— ACTIVITY —
After locating "(309, 303) = (438, 276): blue" in the listing below, copy that line and each one after it exactly, ending with the line that has "(623, 146) = (99, 364): blue".

— INPUT MATERIAL —
• • • • • • •

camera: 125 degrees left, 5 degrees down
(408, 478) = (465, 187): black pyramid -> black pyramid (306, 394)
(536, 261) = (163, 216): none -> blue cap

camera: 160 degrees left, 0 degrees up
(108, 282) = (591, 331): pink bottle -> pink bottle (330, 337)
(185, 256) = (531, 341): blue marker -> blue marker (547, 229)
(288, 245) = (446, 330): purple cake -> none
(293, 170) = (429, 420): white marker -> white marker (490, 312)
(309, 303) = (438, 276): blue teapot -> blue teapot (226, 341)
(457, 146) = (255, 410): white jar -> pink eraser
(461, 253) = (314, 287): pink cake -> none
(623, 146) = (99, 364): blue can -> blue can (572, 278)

• • • • • • •

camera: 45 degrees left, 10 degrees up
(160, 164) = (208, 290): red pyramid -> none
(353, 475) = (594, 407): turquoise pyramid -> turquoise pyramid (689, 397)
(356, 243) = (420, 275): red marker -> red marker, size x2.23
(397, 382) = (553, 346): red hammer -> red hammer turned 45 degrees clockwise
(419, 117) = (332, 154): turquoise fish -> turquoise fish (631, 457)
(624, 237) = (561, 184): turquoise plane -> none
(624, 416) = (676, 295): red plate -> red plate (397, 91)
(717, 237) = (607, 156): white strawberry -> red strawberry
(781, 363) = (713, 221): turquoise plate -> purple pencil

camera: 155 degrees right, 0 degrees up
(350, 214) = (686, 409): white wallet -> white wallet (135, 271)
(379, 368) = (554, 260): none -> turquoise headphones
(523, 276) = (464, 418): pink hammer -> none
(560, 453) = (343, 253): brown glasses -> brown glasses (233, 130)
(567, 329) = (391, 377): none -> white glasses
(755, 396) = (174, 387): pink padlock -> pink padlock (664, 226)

• • • • • • •

— RESPONSE AREA —
(309, 303) = (438, 276): blue teapot -> blue teapot (226, 341)
(457, 146) = (255, 410): white jar -> pink eraser
(461, 253) = (314, 287): pink cake -> none
(623, 146) = (99, 364): blue can -> blue can (572, 278)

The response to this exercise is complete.